**DATA**
────────

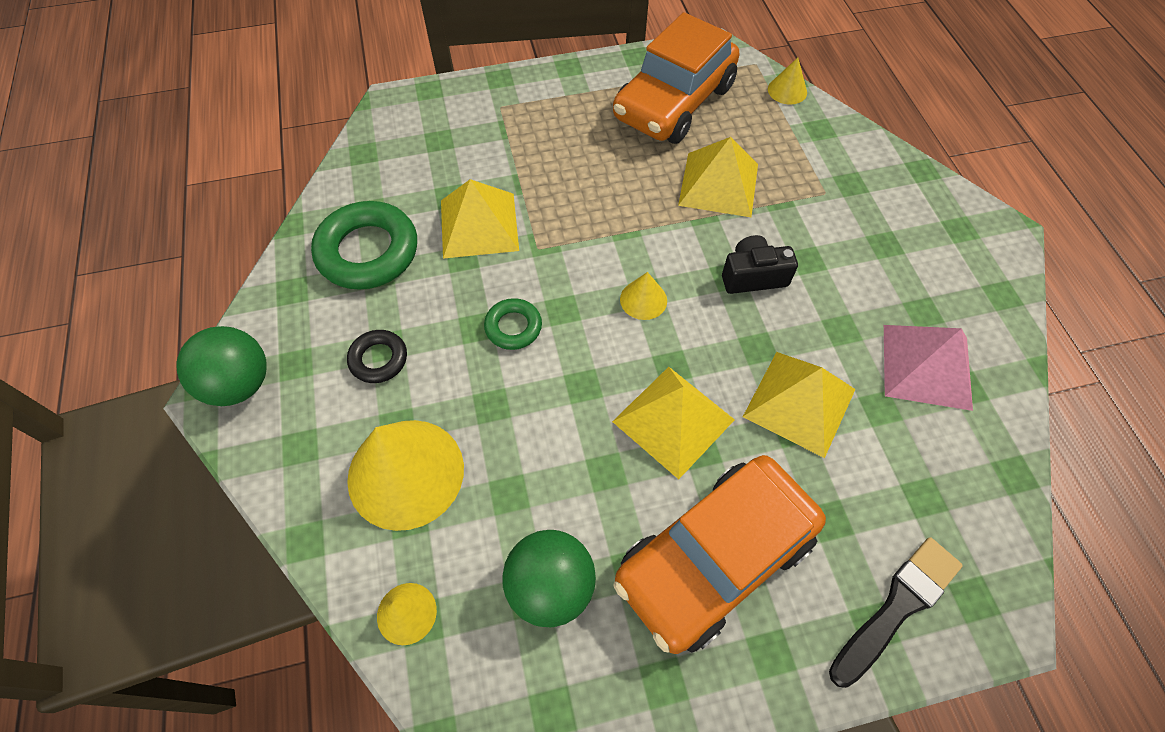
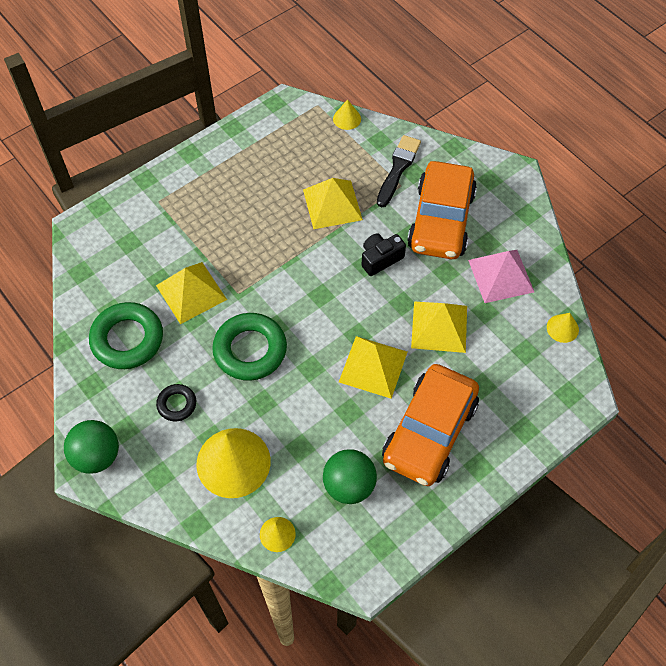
camera: 25 degrees left, 0 degrees up
(513, 327) = (250, 350): green ring -> green ring, size x1.91
(643, 299) = (321, 300): yellow cone -> yellow cone (562, 328)
(674, 102) = (276, 155): orange car -> orange car (441, 221)
(897, 607) = (532, 415): black brush -> black brush (398, 168)

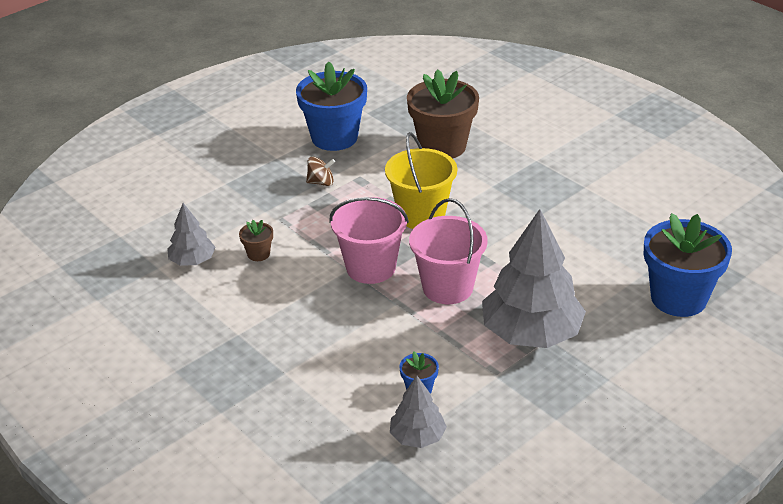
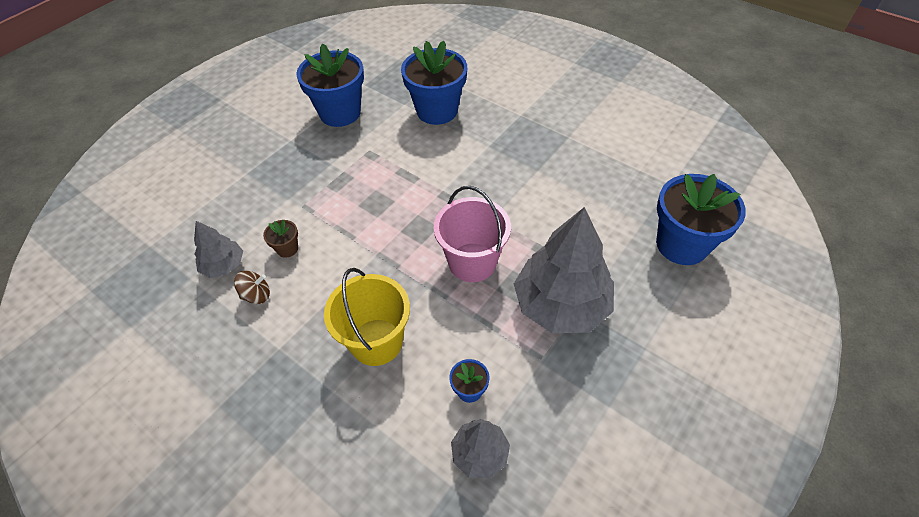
camera: 10 degrees left, 15 degrees up
(321, 182) = (335, 161): brown spinning top -> brown spinning top (256, 295)
(371, 267) = (396, 249): pink bucket -> none
(421, 215) = (432, 185): yellow bucket -> yellow bucket (376, 342)
(442, 146) = (437, 111): brown flower pot -> blue flower pot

────────

**INSTRUCTIONS FOR THE TASK**
All pictures are to be skipped; the lines from the first line of the records through the line containing "(321, 182) = (335, 161): brown" are to be repeated exactly, both ends included.

**RESPONSE**
camera: 25 degrees left, 0 degrees up
(513, 327) = (250, 350): green ring -> green ring, size x1.91
(643, 299) = (321, 300): yellow cone -> yellow cone (562, 328)
(674, 102) = (276, 155): orange car -> orange car (441, 221)
(897, 607) = (532, 415): black brush -> black brush (398, 168)

camera: 10 degrees left, 15 degrees up
(321, 182) = (335, 161): brown spinning top -> brown spinning top (256, 295)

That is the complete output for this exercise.